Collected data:
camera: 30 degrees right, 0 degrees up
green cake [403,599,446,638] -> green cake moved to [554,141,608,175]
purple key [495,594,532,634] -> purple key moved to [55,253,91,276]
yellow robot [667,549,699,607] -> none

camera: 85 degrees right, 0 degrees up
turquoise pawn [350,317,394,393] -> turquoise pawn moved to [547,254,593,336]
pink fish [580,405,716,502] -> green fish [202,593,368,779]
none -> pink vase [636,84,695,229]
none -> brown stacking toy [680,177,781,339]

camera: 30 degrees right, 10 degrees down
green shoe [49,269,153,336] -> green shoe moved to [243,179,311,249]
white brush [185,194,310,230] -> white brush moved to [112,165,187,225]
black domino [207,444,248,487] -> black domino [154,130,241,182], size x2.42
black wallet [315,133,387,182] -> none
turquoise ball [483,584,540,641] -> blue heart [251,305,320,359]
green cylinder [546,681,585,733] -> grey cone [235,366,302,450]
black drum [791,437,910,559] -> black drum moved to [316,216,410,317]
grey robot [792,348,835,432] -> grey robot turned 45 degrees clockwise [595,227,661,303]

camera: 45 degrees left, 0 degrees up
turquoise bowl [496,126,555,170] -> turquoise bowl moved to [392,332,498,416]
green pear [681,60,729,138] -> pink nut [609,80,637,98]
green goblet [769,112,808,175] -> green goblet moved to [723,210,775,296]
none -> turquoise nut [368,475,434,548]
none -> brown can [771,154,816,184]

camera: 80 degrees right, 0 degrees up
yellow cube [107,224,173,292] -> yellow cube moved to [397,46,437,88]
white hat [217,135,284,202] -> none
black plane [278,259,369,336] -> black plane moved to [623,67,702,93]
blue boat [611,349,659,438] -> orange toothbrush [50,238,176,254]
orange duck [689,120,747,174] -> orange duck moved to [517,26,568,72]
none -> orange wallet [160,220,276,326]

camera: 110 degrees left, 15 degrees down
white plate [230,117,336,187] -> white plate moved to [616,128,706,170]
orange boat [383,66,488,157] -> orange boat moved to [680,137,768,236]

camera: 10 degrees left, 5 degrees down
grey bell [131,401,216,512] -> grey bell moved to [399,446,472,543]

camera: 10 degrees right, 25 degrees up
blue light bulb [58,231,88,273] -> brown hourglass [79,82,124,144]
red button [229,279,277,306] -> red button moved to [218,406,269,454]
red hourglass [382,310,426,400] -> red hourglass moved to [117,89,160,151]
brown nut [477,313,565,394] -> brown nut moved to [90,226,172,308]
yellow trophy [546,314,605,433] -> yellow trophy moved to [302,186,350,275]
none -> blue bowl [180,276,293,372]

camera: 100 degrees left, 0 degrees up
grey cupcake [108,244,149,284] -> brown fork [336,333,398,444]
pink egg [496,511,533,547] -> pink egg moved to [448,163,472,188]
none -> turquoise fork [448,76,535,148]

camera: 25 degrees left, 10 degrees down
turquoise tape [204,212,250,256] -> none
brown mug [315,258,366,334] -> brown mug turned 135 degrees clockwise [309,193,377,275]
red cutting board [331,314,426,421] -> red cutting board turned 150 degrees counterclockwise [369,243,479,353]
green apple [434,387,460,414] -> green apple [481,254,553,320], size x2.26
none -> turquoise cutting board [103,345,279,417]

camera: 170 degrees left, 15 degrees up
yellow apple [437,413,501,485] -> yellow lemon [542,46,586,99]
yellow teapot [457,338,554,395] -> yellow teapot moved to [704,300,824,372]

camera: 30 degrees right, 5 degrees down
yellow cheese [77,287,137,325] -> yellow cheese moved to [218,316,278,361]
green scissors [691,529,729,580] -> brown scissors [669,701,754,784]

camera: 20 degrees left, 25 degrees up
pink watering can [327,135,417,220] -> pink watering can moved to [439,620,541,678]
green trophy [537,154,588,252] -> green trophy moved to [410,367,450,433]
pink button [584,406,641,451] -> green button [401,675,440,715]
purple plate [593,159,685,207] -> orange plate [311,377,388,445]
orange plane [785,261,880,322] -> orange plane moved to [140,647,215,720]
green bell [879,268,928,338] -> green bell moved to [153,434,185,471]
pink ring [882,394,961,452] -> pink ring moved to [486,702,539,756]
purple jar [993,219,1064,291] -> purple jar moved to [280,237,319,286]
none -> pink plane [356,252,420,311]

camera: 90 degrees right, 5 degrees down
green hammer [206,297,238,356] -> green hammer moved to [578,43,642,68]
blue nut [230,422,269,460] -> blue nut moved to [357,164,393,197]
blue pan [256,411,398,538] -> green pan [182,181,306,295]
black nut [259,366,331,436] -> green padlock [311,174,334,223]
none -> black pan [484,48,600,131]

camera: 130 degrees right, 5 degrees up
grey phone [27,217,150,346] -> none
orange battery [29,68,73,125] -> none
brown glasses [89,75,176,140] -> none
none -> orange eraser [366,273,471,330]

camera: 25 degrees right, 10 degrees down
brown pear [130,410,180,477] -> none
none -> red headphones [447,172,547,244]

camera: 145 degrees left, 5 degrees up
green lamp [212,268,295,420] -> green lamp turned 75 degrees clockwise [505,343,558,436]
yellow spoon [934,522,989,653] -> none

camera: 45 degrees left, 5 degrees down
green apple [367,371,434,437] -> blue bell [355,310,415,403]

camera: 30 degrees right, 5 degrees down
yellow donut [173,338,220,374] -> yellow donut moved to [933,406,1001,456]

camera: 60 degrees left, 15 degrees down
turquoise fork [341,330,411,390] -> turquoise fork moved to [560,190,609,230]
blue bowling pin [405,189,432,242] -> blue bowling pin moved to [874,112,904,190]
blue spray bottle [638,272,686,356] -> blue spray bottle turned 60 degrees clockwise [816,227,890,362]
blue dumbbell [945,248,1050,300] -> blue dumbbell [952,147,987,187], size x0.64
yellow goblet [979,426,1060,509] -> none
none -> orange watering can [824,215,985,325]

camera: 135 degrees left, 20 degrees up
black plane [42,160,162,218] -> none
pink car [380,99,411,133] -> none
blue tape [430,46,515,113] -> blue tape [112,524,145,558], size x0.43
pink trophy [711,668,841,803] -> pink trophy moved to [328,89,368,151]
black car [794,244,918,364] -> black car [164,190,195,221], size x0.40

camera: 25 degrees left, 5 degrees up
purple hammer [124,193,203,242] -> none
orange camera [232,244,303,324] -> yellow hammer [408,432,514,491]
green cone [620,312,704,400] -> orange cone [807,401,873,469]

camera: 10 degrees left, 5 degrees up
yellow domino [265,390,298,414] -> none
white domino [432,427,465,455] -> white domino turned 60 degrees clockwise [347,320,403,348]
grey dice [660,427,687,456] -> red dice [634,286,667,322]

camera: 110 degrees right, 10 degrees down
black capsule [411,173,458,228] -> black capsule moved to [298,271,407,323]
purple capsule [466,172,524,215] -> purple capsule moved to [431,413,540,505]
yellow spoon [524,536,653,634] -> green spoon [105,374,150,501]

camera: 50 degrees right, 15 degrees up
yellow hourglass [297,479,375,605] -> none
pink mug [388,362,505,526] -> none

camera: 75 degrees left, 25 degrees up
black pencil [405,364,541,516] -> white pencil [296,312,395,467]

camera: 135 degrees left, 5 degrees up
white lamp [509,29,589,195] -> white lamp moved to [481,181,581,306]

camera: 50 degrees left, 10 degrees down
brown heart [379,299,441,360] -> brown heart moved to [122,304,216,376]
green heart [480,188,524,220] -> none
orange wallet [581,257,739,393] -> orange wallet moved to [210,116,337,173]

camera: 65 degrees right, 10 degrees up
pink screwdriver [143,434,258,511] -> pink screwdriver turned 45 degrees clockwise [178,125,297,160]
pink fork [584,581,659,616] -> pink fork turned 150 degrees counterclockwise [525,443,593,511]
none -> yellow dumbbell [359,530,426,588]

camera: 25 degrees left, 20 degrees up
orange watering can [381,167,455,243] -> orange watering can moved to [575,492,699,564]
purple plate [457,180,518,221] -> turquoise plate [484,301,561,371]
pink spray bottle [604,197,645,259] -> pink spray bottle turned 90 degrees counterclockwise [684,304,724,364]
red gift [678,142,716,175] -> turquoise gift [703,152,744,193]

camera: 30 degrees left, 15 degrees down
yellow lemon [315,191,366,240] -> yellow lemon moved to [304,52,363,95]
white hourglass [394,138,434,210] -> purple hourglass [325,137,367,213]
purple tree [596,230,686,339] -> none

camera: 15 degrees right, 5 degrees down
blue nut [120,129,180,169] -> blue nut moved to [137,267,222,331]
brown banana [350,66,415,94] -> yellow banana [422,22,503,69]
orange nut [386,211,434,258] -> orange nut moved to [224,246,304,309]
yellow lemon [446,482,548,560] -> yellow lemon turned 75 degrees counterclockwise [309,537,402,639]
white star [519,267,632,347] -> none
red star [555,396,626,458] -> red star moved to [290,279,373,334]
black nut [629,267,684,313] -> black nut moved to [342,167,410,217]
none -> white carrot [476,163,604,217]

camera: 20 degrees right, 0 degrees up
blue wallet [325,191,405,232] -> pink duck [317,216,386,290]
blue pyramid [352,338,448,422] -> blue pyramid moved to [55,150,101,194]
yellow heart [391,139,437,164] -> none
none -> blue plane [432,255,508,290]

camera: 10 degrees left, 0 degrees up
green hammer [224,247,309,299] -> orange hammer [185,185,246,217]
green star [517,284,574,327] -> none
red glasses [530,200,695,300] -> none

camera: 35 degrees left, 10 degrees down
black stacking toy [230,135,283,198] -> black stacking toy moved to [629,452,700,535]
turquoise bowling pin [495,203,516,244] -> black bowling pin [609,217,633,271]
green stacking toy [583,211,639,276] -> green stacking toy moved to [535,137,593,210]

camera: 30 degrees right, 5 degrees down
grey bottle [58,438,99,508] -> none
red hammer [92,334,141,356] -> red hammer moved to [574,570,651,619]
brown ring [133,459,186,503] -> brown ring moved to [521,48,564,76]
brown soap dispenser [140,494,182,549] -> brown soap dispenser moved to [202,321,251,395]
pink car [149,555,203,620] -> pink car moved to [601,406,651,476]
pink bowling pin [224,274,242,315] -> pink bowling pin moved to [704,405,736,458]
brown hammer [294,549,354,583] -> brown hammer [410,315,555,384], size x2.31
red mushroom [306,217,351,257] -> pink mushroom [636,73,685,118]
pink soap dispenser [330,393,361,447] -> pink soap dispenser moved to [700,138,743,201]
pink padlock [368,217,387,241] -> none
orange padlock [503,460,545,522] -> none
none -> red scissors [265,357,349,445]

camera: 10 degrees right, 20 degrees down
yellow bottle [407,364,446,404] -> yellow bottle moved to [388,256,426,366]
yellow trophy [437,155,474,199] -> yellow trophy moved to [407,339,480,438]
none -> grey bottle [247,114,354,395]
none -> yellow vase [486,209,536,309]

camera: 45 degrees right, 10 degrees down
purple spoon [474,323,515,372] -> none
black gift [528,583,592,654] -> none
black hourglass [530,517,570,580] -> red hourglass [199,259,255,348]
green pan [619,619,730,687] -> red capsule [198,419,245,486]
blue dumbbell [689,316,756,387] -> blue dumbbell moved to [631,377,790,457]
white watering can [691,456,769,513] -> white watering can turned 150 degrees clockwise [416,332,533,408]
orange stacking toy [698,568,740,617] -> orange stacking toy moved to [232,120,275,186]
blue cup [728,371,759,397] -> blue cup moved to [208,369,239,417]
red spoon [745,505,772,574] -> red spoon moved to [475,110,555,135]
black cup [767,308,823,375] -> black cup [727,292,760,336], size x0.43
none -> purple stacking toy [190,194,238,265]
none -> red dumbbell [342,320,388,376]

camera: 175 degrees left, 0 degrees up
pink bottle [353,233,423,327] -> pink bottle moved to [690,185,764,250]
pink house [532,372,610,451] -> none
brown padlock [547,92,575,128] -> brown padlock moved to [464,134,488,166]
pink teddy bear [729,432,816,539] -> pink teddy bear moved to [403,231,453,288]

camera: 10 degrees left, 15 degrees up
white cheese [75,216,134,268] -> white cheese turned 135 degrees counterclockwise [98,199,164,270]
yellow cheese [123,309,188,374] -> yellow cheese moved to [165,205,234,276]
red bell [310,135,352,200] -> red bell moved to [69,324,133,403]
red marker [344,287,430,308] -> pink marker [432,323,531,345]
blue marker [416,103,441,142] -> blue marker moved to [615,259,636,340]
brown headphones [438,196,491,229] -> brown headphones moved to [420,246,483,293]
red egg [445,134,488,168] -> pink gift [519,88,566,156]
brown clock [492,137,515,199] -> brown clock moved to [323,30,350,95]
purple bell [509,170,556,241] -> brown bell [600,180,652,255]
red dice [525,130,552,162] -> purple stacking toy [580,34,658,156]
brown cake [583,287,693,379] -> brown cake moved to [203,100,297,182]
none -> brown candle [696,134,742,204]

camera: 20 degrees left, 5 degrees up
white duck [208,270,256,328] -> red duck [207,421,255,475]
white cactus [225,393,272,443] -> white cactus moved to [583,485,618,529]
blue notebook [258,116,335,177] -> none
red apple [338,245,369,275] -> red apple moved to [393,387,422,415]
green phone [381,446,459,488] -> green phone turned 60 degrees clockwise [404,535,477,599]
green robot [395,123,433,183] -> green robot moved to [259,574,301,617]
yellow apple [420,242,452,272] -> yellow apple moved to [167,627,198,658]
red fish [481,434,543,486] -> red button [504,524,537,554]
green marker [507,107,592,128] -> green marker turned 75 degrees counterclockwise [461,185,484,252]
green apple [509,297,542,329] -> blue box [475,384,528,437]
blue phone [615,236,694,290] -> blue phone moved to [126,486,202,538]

» Task
Between the first line of the entries above and the line with "green shoe [49,269,153,336]", both included, copy every line exactly and nothing outside that range.

» Response to this task
camera: 30 degrees right, 0 degrees up
green cake [403,599,446,638] -> green cake moved to [554,141,608,175]
purple key [495,594,532,634] -> purple key moved to [55,253,91,276]
yellow robot [667,549,699,607] -> none

camera: 85 degrees right, 0 degrees up
turquoise pawn [350,317,394,393] -> turquoise pawn moved to [547,254,593,336]
pink fish [580,405,716,502] -> green fish [202,593,368,779]
none -> pink vase [636,84,695,229]
none -> brown stacking toy [680,177,781,339]

camera: 30 degrees right, 10 degrees down
green shoe [49,269,153,336] -> green shoe moved to [243,179,311,249]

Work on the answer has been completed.